TASK DATA START

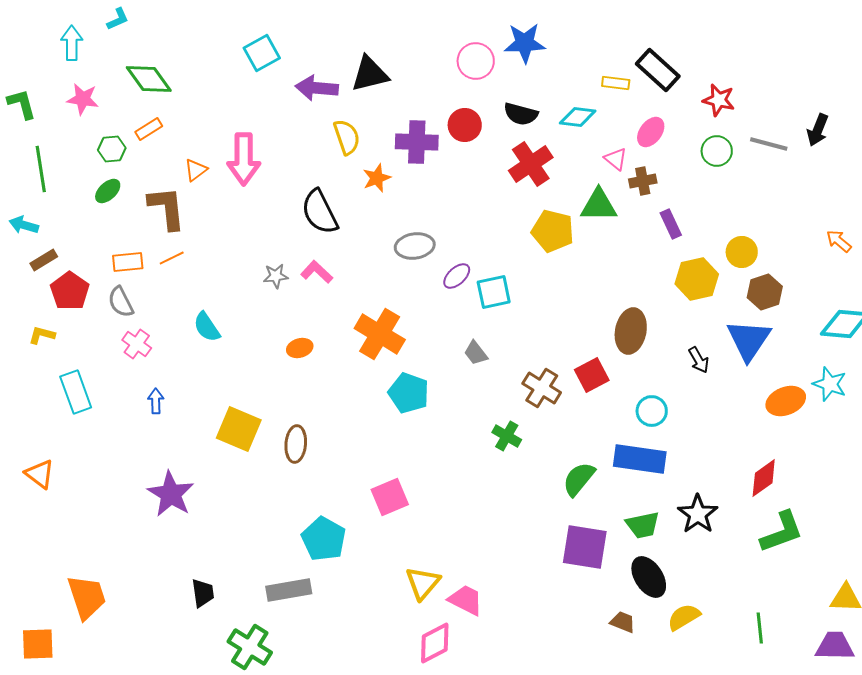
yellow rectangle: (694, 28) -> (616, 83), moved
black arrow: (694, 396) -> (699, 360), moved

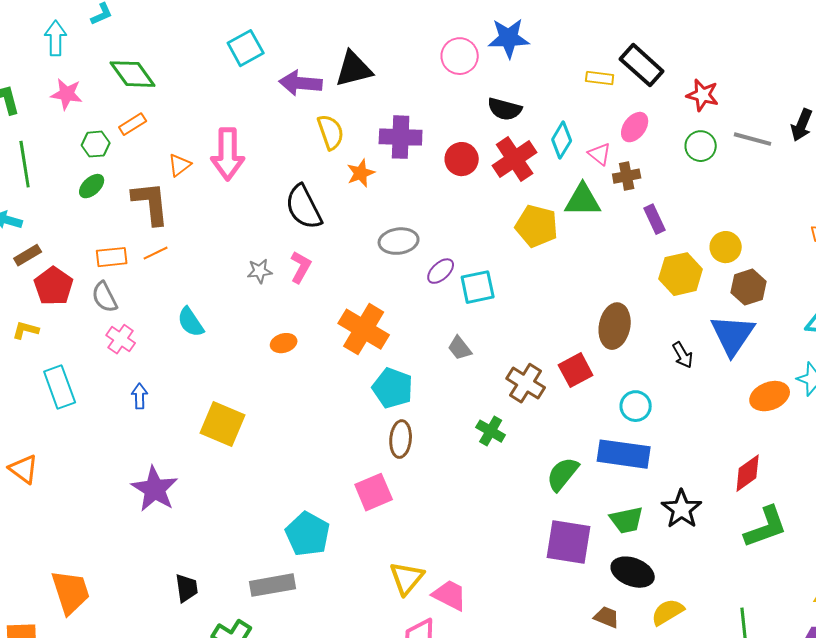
cyan diamond: (578, 117) -> (562, 140), moved, turned -66
red circle: (465, 125) -> (462, 159), moved
pink L-shape: (317, 272) -> (301, 267), turned 76
brown ellipse: (296, 444) -> (401, 439), moved
black ellipse: (649, 577) -> (633, 572), turned -36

TASK DATA END

Sift the data above for lines with "turned", then copy each one.

cyan diamond: (578, 117) -> (562, 140), moved, turned -66
pink L-shape: (317, 272) -> (301, 267), turned 76
black ellipse: (649, 577) -> (633, 572), turned -36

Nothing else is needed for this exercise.